>>
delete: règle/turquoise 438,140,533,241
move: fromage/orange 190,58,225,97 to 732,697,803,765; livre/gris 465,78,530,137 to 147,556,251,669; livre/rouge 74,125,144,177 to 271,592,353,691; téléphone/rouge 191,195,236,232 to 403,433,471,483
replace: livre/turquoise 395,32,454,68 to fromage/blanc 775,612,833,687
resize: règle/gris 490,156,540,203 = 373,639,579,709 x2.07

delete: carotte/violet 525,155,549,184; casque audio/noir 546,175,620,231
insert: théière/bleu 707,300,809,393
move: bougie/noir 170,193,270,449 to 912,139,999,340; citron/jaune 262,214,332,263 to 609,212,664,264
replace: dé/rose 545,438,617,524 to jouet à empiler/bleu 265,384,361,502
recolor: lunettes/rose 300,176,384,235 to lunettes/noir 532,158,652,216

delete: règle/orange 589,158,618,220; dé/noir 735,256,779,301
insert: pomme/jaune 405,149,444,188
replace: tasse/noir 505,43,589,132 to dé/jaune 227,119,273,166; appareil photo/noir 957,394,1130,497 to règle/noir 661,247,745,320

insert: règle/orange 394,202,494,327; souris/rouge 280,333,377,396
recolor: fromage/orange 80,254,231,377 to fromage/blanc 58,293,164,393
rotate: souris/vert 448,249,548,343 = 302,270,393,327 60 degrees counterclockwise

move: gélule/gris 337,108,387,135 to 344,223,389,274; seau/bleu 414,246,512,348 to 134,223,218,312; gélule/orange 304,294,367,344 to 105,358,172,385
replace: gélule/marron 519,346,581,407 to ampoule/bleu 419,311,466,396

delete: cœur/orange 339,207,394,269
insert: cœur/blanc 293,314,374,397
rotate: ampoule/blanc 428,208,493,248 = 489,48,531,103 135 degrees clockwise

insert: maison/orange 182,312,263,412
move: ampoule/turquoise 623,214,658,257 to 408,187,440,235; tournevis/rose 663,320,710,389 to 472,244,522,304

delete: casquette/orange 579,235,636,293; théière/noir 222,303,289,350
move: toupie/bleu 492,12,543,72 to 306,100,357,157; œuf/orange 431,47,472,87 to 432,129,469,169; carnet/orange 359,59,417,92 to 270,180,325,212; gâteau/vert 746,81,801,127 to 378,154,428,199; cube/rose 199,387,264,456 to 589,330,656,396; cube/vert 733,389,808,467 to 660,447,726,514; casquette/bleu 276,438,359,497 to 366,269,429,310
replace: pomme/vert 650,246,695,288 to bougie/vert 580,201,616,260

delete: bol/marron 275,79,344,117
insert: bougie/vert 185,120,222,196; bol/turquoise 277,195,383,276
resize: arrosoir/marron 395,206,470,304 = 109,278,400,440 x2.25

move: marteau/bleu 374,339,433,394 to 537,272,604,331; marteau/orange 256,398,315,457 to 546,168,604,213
<<
Your task: Output the full set of entries exactly as they were given.

Reply to the task:
delete: règle/turquoise 438,140,533,241
move: fromage/orange 190,58,225,97 to 732,697,803,765; livre/gris 465,78,530,137 to 147,556,251,669; livre/rouge 74,125,144,177 to 271,592,353,691; téléphone/rouge 191,195,236,232 to 403,433,471,483
replace: livre/turquoise 395,32,454,68 to fromage/blanc 775,612,833,687
resize: règle/gris 490,156,540,203 = 373,639,579,709 x2.07

delete: carotte/violet 525,155,549,184; casque audio/noir 546,175,620,231
insert: théière/bleu 707,300,809,393
move: bougie/noir 170,193,270,449 to 912,139,999,340; citron/jaune 262,214,332,263 to 609,212,664,264
replace: dé/rose 545,438,617,524 to jouet à empiler/bleu 265,384,361,502
recolor: lunettes/rose 300,176,384,235 to lunettes/noir 532,158,652,216

delete: règle/orange 589,158,618,220; dé/noir 735,256,779,301
insert: pomme/jaune 405,149,444,188
replace: tasse/noir 505,43,589,132 to dé/jaune 227,119,273,166; appareil photo/noir 957,394,1130,497 to règle/noir 661,247,745,320

insert: règle/orange 394,202,494,327; souris/rouge 280,333,377,396
recolor: fromage/orange 80,254,231,377 to fromage/blanc 58,293,164,393
rotate: souris/vert 448,249,548,343 = 302,270,393,327 60 degrees counterclockwise

move: gélule/gris 337,108,387,135 to 344,223,389,274; seau/bleu 414,246,512,348 to 134,223,218,312; gélule/orange 304,294,367,344 to 105,358,172,385
replace: gélule/marron 519,346,581,407 to ampoule/bleu 419,311,466,396

delete: cœur/orange 339,207,394,269
insert: cœur/blanc 293,314,374,397
rotate: ampoule/blanc 428,208,493,248 = 489,48,531,103 135 degrees clockwise

insert: maison/orange 182,312,263,412
move: ampoule/turquoise 623,214,658,257 to 408,187,440,235; tournevis/rose 663,320,710,389 to 472,244,522,304

delete: casquette/orange 579,235,636,293; théière/noir 222,303,289,350
move: toupie/bleu 492,12,543,72 to 306,100,357,157; œuf/orange 431,47,472,87 to 432,129,469,169; carnet/orange 359,59,417,92 to 270,180,325,212; gâteau/vert 746,81,801,127 to 378,154,428,199; cube/rose 199,387,264,456 to 589,330,656,396; cube/vert 733,389,808,467 to 660,447,726,514; casquette/bleu 276,438,359,497 to 366,269,429,310
replace: pomme/vert 650,246,695,288 to bougie/vert 580,201,616,260

delete: bol/marron 275,79,344,117
insert: bougie/vert 185,120,222,196; bol/turquoise 277,195,383,276
resize: arrosoir/marron 395,206,470,304 = 109,278,400,440 x2.25

move: marteau/bleu 374,339,433,394 to 537,272,604,331; marteau/orange 256,398,315,457 to 546,168,604,213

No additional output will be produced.